= Beginning of Section =

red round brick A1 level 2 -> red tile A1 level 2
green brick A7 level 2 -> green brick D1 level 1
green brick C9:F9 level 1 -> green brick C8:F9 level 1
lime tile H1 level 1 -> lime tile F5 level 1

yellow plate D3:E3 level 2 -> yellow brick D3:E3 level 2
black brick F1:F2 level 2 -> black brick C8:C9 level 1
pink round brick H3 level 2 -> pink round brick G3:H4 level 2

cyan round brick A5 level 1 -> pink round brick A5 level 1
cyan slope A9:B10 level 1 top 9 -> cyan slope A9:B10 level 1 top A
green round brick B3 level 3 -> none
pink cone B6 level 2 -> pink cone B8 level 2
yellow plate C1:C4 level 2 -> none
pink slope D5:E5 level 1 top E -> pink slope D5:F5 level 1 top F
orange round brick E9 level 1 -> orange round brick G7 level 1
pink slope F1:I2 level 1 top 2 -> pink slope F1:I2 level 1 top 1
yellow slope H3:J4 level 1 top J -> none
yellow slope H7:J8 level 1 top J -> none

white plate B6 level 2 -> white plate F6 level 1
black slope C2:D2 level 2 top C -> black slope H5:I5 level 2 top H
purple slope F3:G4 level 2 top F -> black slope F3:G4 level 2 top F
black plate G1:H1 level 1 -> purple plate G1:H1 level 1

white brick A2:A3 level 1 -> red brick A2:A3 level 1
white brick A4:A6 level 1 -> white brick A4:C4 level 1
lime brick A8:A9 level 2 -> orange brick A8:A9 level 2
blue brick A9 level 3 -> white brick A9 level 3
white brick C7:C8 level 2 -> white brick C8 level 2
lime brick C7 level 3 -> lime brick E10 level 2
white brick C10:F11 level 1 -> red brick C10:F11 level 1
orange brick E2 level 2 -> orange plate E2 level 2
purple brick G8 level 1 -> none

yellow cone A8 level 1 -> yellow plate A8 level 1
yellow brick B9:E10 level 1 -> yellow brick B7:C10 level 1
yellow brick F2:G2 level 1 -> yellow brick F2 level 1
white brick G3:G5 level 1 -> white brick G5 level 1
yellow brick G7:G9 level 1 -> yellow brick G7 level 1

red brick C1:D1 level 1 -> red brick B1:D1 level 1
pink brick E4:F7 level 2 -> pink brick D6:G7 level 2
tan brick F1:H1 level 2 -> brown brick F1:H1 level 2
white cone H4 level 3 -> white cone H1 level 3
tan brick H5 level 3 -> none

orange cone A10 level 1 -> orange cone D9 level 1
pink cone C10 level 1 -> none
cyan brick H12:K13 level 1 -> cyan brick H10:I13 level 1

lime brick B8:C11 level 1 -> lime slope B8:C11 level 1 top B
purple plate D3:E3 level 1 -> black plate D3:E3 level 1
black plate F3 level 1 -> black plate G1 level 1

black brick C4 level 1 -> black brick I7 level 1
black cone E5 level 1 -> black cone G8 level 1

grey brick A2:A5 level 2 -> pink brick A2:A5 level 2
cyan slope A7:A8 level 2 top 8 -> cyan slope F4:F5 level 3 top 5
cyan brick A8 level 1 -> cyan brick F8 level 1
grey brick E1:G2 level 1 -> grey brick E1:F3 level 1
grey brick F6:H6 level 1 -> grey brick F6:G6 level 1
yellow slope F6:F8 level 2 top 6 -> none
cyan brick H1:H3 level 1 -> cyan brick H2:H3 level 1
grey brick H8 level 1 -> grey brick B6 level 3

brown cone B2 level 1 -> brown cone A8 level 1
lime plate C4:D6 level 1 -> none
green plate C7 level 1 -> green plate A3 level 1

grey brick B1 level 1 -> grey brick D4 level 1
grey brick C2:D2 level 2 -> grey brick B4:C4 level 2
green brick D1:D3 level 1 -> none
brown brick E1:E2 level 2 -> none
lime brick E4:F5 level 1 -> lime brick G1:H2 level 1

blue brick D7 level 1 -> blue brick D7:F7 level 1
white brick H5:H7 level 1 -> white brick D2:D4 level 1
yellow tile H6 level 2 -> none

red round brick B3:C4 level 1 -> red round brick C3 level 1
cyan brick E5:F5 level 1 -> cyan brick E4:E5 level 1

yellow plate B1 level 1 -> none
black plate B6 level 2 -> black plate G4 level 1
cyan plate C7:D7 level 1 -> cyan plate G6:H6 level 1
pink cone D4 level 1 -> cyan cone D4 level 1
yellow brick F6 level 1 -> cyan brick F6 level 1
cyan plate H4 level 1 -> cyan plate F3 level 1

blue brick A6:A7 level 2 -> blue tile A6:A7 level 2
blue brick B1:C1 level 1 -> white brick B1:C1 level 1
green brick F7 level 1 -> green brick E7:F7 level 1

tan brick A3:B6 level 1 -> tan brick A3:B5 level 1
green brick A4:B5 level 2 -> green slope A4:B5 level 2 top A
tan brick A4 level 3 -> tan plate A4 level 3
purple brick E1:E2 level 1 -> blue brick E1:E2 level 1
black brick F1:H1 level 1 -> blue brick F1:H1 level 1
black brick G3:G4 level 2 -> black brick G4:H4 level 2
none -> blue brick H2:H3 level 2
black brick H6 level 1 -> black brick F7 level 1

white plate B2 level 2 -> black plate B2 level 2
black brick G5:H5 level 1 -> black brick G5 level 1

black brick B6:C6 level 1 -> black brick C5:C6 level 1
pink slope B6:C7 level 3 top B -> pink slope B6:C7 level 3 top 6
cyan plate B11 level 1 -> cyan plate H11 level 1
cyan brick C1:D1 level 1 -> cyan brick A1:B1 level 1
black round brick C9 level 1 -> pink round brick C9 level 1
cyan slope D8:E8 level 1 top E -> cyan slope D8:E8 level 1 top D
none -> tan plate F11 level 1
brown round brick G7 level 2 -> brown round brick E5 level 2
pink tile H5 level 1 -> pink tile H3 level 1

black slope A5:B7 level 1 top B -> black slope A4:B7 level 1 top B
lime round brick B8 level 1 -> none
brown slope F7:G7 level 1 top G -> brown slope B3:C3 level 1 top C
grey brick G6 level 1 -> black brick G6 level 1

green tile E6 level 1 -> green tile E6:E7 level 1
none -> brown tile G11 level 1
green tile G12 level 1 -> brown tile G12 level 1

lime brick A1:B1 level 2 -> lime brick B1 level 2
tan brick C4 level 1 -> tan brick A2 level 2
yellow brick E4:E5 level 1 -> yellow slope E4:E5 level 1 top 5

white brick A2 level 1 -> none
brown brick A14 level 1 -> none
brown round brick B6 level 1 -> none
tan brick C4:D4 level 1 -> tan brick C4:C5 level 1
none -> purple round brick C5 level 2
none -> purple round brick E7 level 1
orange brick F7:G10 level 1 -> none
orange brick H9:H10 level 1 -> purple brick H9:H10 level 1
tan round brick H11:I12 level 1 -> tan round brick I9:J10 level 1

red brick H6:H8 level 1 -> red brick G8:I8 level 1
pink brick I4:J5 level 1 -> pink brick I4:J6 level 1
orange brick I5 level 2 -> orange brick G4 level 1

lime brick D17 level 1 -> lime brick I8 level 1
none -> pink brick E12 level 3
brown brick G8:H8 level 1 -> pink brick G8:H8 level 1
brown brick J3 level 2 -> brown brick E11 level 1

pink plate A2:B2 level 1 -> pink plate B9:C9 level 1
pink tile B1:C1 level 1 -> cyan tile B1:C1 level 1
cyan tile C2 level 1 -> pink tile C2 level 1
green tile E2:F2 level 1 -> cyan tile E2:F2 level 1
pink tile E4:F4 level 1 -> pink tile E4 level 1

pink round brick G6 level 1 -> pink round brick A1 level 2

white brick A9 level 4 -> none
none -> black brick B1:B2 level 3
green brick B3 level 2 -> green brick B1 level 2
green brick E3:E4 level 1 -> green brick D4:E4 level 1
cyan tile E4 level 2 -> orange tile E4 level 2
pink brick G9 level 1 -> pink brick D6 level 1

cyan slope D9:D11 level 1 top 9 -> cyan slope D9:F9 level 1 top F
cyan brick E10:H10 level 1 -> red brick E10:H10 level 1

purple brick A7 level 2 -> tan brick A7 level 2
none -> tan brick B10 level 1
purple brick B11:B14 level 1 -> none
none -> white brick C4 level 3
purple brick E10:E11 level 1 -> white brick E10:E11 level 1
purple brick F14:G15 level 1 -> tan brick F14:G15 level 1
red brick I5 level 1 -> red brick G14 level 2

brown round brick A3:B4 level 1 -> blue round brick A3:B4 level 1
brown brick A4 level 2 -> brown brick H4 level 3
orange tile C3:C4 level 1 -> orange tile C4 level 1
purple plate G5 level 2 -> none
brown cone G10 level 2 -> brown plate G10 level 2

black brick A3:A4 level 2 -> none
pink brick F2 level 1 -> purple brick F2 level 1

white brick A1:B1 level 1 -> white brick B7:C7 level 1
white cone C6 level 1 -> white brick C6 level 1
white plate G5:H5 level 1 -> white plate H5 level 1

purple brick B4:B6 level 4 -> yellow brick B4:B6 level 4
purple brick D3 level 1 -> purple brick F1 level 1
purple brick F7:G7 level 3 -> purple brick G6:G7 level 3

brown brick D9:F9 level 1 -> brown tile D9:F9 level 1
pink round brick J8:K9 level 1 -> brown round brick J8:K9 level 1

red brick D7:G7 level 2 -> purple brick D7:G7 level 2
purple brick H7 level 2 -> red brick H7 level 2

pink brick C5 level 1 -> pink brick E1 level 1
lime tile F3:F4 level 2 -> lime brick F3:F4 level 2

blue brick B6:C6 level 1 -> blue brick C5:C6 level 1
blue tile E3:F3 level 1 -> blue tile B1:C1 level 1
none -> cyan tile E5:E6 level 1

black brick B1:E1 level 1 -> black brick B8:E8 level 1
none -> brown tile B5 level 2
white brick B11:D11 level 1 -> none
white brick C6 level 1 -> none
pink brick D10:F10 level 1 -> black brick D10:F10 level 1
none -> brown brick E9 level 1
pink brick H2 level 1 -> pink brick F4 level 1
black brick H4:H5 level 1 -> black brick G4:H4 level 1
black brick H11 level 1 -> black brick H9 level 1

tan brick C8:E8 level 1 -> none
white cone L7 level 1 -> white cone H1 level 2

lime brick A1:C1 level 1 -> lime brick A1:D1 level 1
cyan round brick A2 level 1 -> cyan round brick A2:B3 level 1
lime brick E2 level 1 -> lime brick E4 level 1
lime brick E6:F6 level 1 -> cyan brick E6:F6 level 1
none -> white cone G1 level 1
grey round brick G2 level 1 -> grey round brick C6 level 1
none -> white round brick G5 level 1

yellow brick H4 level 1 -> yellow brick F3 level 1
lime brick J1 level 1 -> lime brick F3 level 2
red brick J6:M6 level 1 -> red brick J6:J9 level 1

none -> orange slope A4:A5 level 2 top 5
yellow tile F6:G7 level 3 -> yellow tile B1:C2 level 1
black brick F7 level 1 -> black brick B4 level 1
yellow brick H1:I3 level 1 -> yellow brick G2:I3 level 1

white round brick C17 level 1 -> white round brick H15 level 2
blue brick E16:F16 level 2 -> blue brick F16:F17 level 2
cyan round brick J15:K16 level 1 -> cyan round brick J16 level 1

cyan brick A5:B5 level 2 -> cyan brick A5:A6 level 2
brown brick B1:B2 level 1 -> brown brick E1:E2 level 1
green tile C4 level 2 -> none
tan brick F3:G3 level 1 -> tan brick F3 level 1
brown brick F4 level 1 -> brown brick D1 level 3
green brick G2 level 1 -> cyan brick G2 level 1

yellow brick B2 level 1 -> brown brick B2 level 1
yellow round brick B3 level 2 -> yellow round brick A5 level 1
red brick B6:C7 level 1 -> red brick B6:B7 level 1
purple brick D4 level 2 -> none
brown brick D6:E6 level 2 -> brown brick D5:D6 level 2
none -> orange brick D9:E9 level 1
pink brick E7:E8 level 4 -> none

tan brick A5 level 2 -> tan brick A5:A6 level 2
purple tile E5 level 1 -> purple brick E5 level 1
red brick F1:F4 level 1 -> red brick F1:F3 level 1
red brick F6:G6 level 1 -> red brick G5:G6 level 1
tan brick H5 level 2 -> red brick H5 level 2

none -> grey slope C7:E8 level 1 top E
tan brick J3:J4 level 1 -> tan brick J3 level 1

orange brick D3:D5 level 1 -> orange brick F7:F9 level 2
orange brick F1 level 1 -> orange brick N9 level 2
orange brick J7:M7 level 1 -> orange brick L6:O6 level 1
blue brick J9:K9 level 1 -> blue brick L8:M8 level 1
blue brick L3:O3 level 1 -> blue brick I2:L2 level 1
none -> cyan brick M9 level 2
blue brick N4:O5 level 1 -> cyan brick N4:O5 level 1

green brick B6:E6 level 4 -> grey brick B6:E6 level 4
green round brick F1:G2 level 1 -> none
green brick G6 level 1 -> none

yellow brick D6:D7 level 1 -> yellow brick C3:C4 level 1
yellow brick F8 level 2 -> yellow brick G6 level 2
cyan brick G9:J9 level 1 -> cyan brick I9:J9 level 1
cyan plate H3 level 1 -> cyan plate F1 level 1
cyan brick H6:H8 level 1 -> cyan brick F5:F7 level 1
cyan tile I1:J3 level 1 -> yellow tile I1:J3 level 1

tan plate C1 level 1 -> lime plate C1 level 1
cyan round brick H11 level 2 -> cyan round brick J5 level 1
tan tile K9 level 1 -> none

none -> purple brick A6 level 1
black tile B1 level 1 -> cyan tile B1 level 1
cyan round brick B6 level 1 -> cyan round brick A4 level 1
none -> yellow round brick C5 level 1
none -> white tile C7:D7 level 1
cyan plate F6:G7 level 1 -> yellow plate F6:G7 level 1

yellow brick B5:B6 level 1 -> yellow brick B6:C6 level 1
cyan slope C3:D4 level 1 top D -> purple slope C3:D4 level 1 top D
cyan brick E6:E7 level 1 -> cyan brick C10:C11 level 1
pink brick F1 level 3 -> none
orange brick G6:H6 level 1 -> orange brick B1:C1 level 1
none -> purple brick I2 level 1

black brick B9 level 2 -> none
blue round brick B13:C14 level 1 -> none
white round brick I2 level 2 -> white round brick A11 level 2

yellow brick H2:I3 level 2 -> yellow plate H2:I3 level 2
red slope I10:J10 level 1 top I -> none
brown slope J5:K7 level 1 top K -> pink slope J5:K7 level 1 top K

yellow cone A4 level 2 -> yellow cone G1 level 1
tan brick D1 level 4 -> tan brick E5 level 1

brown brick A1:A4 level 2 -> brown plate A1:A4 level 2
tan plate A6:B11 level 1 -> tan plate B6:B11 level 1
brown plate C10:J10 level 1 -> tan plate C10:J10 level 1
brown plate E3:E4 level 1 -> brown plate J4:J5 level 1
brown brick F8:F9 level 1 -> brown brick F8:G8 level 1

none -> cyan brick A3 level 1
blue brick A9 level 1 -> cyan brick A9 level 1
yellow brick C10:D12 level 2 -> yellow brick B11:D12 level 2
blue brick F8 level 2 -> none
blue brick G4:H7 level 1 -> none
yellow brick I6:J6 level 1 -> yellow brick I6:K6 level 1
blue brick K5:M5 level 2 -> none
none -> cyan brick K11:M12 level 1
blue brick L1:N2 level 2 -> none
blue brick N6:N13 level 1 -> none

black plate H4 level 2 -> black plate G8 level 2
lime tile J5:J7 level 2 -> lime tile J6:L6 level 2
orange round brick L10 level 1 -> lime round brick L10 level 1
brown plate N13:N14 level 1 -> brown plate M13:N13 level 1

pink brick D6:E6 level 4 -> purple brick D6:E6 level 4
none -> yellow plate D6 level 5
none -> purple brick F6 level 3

= End of Section =

§ **TO DO**
If a line in the records above holds the string "grey", copy it out.

§ **YOUR RESPONSE**
grey brick A2:A5 level 2 -> pink brick A2:A5 level 2
grey brick E1:G2 level 1 -> grey brick E1:F3 level 1
grey brick F6:H6 level 1 -> grey brick F6:G6 level 1
grey brick H8 level 1 -> grey brick B6 level 3
grey brick B1 level 1 -> grey brick D4 level 1
grey brick C2:D2 level 2 -> grey brick B4:C4 level 2
grey brick G6 level 1 -> black brick G6 level 1
grey round brick G2 level 1 -> grey round brick C6 level 1
none -> grey slope C7:E8 level 1 top E
green brick B6:E6 level 4 -> grey brick B6:E6 level 4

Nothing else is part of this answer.